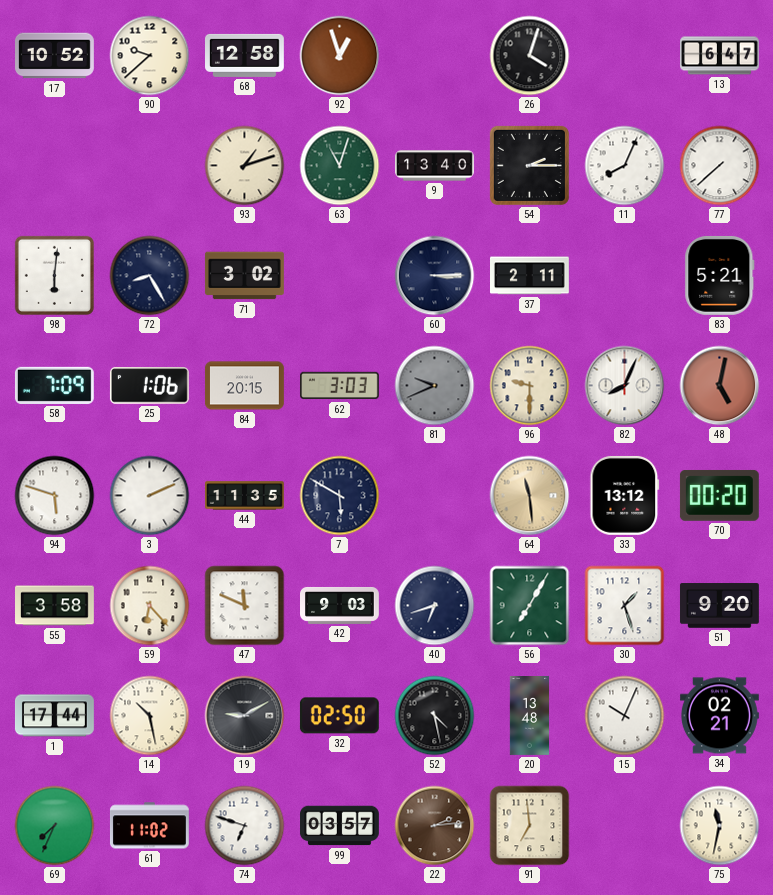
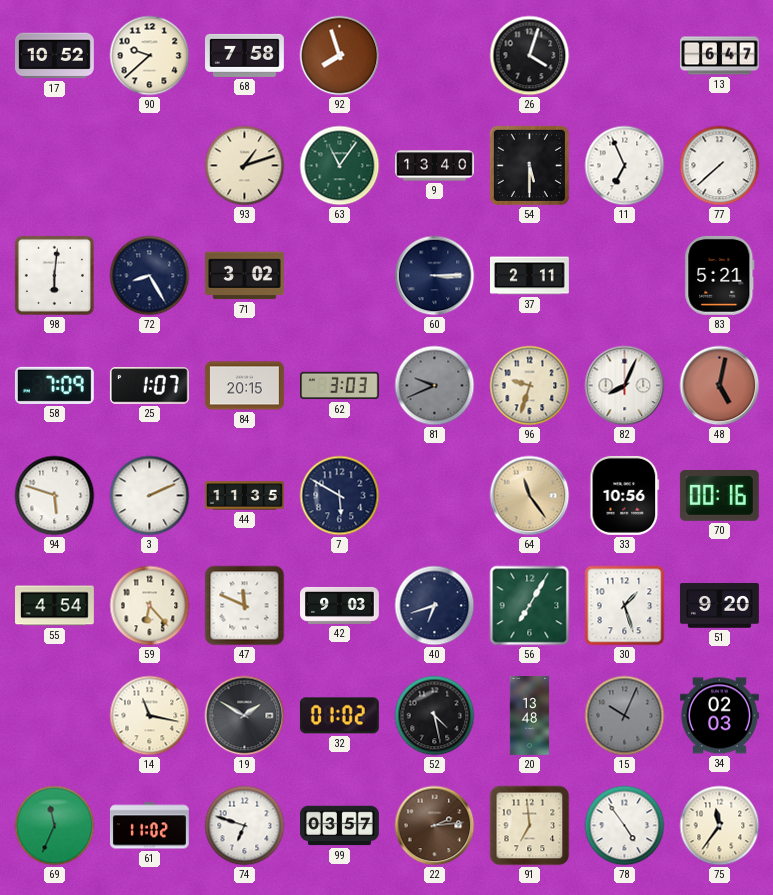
68: 12:58 -> 7:58
92: 12:57 -> 7:57
63: 11:03 -> 11:06
54: 2:15 -> 5:30
11: 8:04 -> 6:56
25: 1:06 -> 1:07
96: 9:30 -> 9:33
64: 11:29 -> 11:24
33: 13:12 -> 10:56
70: 00:20 -> 00:16
55: 3:58 -> 4:54
1: 17:44 -> none
14: 10:28 -> 11:17
19: 9:10 -> 1:50
32: 02:50 -> 01:02
15 dial: white -> grey
34: 02:21 -> 02:03
69: 7:34 -> 11:34
78: none -> 4:54
75: 11:32 -> 11:36
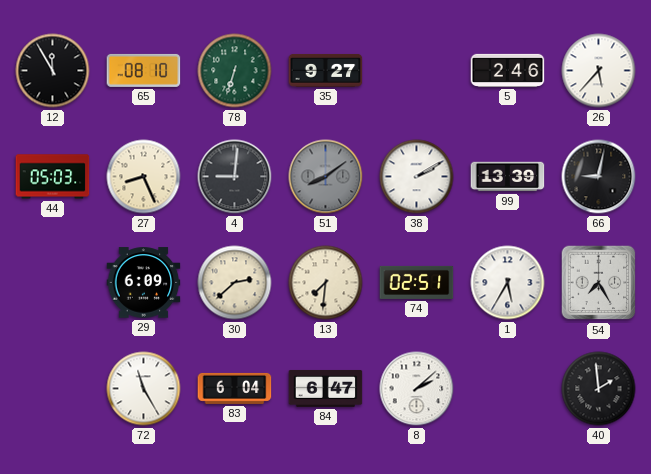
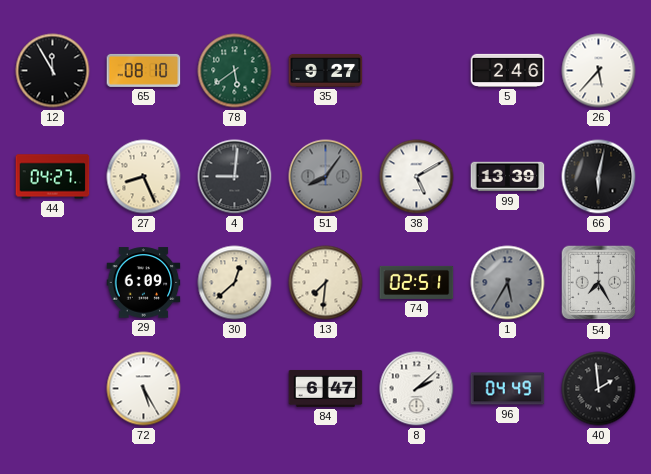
78: 6:33 -> 5:39
44: 05:03 -> 04:27
51: 8:09 -> 8:06
38: 2:10 -> 5:10
66: 9:02 -> 6:02
30: 2:38 -> 12:38
1 dial: white -> grey
72: 11:25 -> 5:25
83: 6:04 -> none
96: none -> 04:49
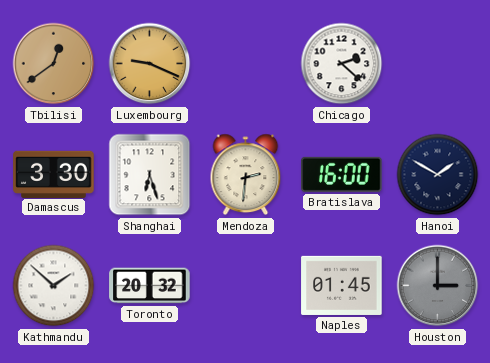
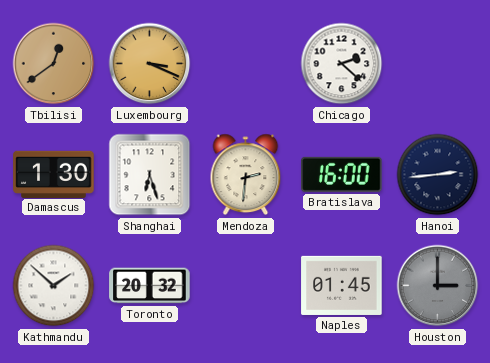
Luxembourg: 9:19 -> 3:19
Damascus: 3:30 -> 1:30
Hanoi: 1:50 -> 2:44
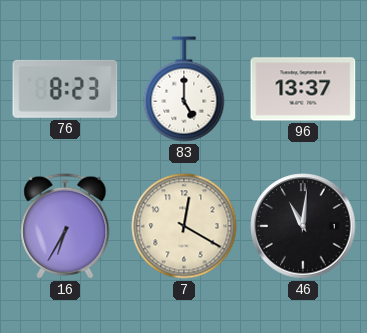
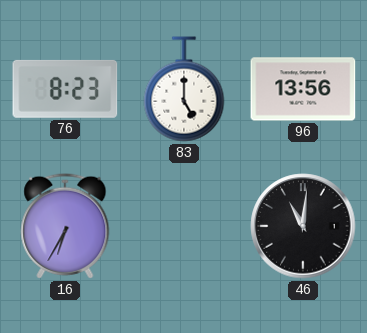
96: 13:37 -> 13:56
7: 12:20 -> none
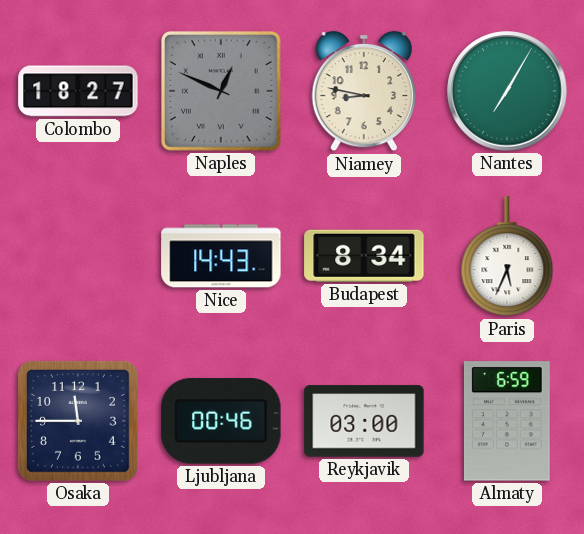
_ _ _ _ _
_Work to be completed:_
Copy all the records, swapping "dial" for "face" wherever it appears and changing nothing else. Leave out the pictures.

_Correct response:_
68: 12:58 -> 7:58
92: 12:57 -> 7:57
63: 11:03 -> 11:06
54: 2:15 -> 5:30
11: 8:04 -> 6:56
25: 1:06 -> 1:07
96: 9:30 -> 9:33
64: 11:29 -> 11:24
33: 13:12 -> 10:56
70: 00:20 -> 00:16
55: 3:58 -> 4:54
1: 17:44 -> none
14: 10:28 -> 11:17
19: 9:10 -> 1:50
32: 02:50 -> 01:02
15 face: white -> grey
34: 02:21 -> 02:03
69: 7:34 -> 11:34
78: none -> 4:54
75: 11:32 -> 11:36
78: 6:33 -> 5:39
44: 05:03 -> 04:27
51: 8:09 -> 8:06
38: 2:10 -> 5:10
66: 9:02 -> 6:02
30: 2:38 -> 12:38
1 face: white -> grey
72: 11:25 -> 5:25
83: 6:04 -> none
96: none -> 04:49
Luxembourg: 9:19 -> 3:19
Damascus: 3:30 -> 1:30
Hanoi: 1:50 -> 2:44
96: 13:37 -> 13:56
7: 12:20 -> none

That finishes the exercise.